## What needs to be done
Exactly as given, restate each record that follows.

[Dataset entries]
•••
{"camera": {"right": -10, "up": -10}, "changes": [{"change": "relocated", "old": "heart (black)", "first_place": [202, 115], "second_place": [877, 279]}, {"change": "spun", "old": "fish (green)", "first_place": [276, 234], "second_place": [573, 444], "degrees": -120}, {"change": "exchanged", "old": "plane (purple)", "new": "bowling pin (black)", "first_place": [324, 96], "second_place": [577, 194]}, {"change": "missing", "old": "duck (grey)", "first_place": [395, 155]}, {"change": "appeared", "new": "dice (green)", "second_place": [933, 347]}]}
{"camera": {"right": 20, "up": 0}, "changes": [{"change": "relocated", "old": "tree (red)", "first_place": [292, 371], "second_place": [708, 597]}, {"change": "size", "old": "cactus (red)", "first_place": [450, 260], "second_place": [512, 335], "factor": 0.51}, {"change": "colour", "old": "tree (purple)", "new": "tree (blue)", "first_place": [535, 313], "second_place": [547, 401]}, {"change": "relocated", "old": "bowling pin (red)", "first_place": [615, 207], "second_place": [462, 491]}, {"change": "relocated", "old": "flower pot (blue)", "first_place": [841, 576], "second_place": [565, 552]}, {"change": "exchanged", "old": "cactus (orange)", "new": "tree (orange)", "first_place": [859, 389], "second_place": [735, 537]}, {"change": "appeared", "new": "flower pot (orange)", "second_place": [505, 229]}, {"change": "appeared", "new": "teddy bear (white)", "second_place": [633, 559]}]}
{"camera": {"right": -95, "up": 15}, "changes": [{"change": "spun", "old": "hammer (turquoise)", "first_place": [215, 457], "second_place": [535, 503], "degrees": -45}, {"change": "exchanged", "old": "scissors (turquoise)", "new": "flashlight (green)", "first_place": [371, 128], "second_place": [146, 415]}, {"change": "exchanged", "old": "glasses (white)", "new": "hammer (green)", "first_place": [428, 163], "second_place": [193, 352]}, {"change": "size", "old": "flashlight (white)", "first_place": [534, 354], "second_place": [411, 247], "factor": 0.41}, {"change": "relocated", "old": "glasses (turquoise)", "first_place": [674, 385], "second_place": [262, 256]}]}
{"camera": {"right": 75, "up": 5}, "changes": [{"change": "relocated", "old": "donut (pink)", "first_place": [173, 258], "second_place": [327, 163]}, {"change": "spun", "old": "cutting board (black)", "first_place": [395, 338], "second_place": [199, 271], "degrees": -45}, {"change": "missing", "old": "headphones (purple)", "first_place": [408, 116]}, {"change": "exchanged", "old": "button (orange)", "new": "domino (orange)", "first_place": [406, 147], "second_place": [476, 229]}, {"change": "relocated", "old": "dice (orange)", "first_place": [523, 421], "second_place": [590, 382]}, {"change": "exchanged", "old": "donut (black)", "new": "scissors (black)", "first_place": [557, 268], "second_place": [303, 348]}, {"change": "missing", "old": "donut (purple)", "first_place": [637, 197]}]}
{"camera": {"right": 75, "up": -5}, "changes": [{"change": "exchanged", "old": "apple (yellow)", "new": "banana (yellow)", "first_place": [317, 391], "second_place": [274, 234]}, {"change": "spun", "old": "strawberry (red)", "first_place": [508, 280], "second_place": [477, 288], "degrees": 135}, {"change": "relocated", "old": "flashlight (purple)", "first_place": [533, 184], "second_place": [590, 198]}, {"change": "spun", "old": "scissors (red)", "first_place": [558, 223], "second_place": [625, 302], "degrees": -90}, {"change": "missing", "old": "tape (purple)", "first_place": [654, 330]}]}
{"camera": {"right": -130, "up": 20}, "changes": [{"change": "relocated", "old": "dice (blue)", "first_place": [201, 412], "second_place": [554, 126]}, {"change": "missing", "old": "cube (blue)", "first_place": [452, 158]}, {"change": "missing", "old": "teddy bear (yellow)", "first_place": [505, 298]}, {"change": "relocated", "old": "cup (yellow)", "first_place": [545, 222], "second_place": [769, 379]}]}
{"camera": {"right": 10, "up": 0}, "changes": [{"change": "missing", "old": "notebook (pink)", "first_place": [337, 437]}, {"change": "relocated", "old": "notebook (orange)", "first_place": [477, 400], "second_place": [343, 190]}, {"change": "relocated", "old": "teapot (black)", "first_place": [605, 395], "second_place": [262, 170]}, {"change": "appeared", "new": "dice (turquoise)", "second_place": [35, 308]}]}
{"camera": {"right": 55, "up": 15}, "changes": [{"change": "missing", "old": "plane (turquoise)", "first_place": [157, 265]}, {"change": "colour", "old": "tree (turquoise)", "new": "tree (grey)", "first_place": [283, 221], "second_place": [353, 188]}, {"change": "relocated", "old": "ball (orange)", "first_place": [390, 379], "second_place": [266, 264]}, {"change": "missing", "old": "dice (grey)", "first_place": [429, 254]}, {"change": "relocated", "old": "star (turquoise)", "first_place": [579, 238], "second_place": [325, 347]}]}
•••
## Your response
{"camera": {"right": -10, "up": -10}, "changes": [{"change": "relocated", "old": "heart (black)", "first_place": [202, 115], "second_place": [877, 279]}, {"change": "spun", "old": "fish (green)", "first_place": [276, 234], "second_place": [573, 444], "degrees": -120}, {"change": "exchanged", "old": "plane (purple)", "new": "bowling pin (black)", "first_place": [324, 96], "second_place": [577, 194]}, {"change": "missing", "old": "duck (grey)", "first_place": [395, 155]}, {"change": "appeared", "new": "dice (green)", "second_place": [933, 347]}]}
{"camera": {"right": 20, "up": 0}, "changes": [{"change": "relocated", "old": "tree (red)", "first_place": [292, 371], "second_place": [708, 597]}, {"change": "size", "old": "cactus (red)", "first_place": [450, 260], "second_place": [512, 335], "factor": 0.51}, {"change": "colour", "old": "tree (purple)", "new": "tree (blue)", "first_place": [535, 313], "second_place": [547, 401]}, {"change": "relocated", "old": "bowling pin (red)", "first_place": [615, 207], "second_place": [462, 491]}, {"change": "relocated", "old": "flower pot (blue)", "first_place": [841, 576], "second_place": [565, 552]}, {"change": "exchanged", "old": "cactus (orange)", "new": "tree (orange)", "first_place": [859, 389], "second_place": [735, 537]}, {"change": "appeared", "new": "flower pot (orange)", "second_place": [505, 229]}, {"change": "appeared", "new": "teddy bear (white)", "second_place": [633, 559]}]}
{"camera": {"right": -95, "up": 15}, "changes": [{"change": "spun", "old": "hammer (turquoise)", "first_place": [215, 457], "second_place": [535, 503], "degrees": -45}, {"change": "exchanged", "old": "scissors (turquoise)", "new": "flashlight (green)", "first_place": [371, 128], "second_place": [146, 415]}, {"change": "exchanged", "old": "glasses (white)", "new": "hammer (green)", "first_place": [428, 163], "second_place": [193, 352]}, {"change": "size", "old": "flashlight (white)", "first_place": [534, 354], "second_place": [411, 247], "factor": 0.41}, {"change": "relocated", "old": "glasses (turquoise)", "first_place": [674, 385], "second_place": [262, 256]}]}
{"camera": {"right": 75, "up": 5}, "changes": [{"change": "relocated", "old": "donut (pink)", "first_place": [173, 258], "second_place": [327, 163]}, {"change": "spun", "old": "cutting board (black)", "first_place": [395, 338], "second_place": [199, 271], "degrees": -45}, {"change": "missing", "old": "headphones (purple)", "first_place": [408, 116]}, {"change": "exchanged", "old": "button (orange)", "new": "domino (orange)", "first_place": [406, 147], "second_place": [476, 229]}, {"change": "relocated", "old": "dice (orange)", "first_place": [523, 421], "second_place": [590, 382]}, {"change": "exchanged", "old": "donut (black)", "new": "scissors (black)", "first_place": [557, 268], "second_place": [303, 348]}, {"change": "missing", "old": "donut (purple)", "first_place": [637, 197]}]}
{"camera": {"right": 75, "up": -5}, "changes": [{"change": "exchanged", "old": "apple (yellow)", "new": "banana (yellow)", "first_place": [317, 391], "second_place": [274, 234]}, {"change": "spun", "old": "strawberry (red)", "first_place": [508, 280], "second_place": [477, 288], "degrees": 135}, {"change": "relocated", "old": "flashlight (purple)", "first_place": [533, 184], "second_place": [590, 198]}, {"change": "spun", "old": "scissors (red)", "first_place": [558, 223], "second_place": [625, 302], "degrees": -90}, {"change": "missing", "old": "tape (purple)", "first_place": [654, 330]}]}
{"camera": {"right": -130, "up": 20}, "changes": [{"change": "relocated", "old": "dice (blue)", "first_place": [201, 412], "second_place": [554, 126]}, {"change": "missing", "old": "cube (blue)", "first_place": [452, 158]}, {"change": "missing", "old": "teddy bear (yellow)", "first_place": [505, 298]}, {"change": "relocated", "old": "cup (yellow)", "first_place": [545, 222], "second_place": [769, 379]}]}
{"camera": {"right": 10, "up": 0}, "changes": [{"change": "missing", "old": "notebook (pink)", "first_place": [337, 437]}, {"change": "relocated", "old": "notebook (orange)", "first_place": [477, 400], "second_place": [343, 190]}, {"change": "relocated", "old": "teapot (black)", "first_place": [605, 395], "second_place": [262, 170]}, {"change": "appeared", "new": "dice (turquoise)", "second_place": [35, 308]}]}
{"camera": {"right": 55, "up": 15}, "changes": [{"change": "missing", "old": "plane (turquoise)", "first_place": [157, 265]}, {"change": "colour", "old": "tree (turquoise)", "new": "tree (grey)", "first_place": [283, 221], "second_place": [353, 188]}, {"change": "relocated", "old": "ball (orange)", "first_place": [390, 379], "second_place": [266, 264]}, {"change": "missing", "old": "dice (grey)", "first_place": [429, 254]}, {"change": "relocated", "old": "star (turquoise)", "first_place": [579, 238], "second_place": [325, 347]}]}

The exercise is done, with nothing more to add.